**What the task asks**
Copy every line of the data below exactly as given, except for the pictures.
+++ Stored data +++
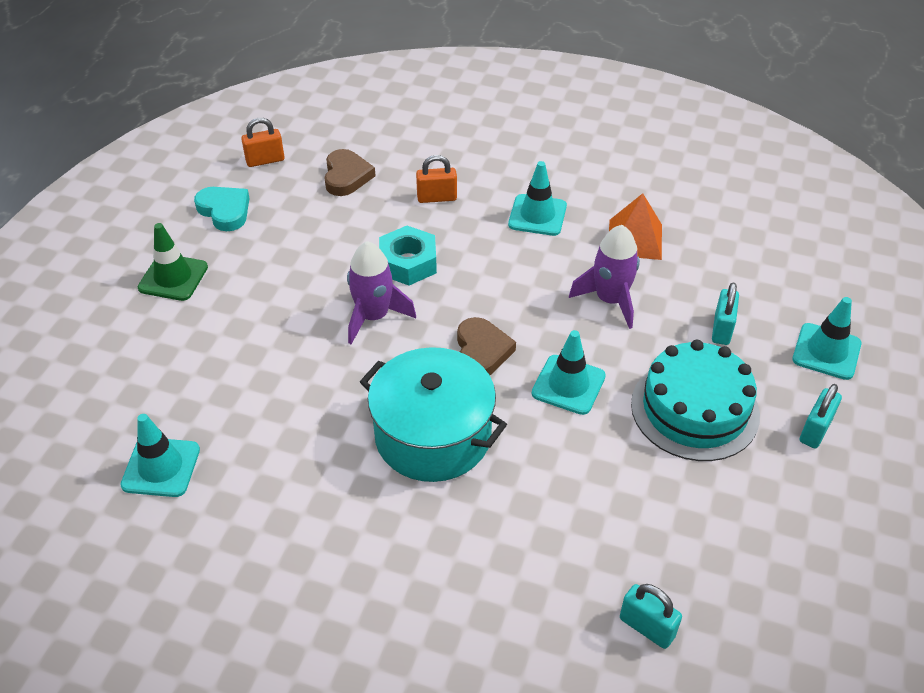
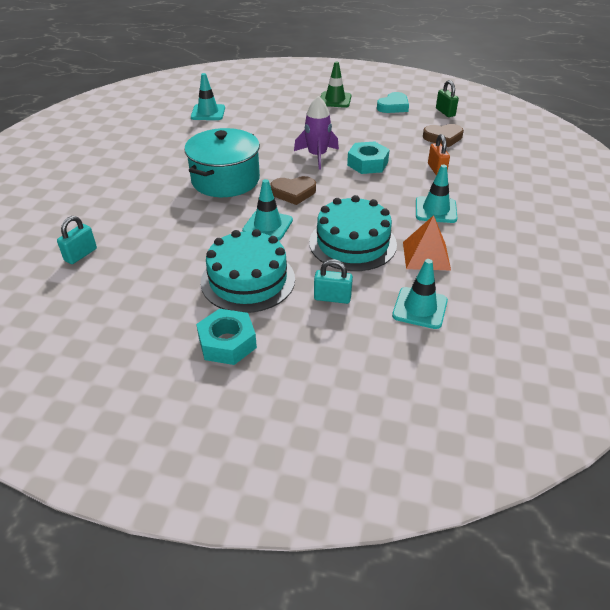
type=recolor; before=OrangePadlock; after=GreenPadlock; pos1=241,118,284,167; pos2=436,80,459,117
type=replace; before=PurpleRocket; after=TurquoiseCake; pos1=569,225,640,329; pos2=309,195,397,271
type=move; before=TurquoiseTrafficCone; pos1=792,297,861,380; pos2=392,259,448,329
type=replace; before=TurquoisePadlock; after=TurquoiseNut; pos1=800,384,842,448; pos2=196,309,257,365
+++
**Task result**
type=recolor; before=OrangePadlock; after=GreenPadlock; pos1=241,118,284,167; pos2=436,80,459,117
type=replace; before=PurpleRocket; after=TurquoiseCake; pos1=569,225,640,329; pos2=309,195,397,271
type=move; before=TurquoiseTrafficCone; pos1=792,297,861,380; pos2=392,259,448,329
type=replace; before=TurquoisePadlock; after=TurquoiseNut; pos1=800,384,842,448; pos2=196,309,257,365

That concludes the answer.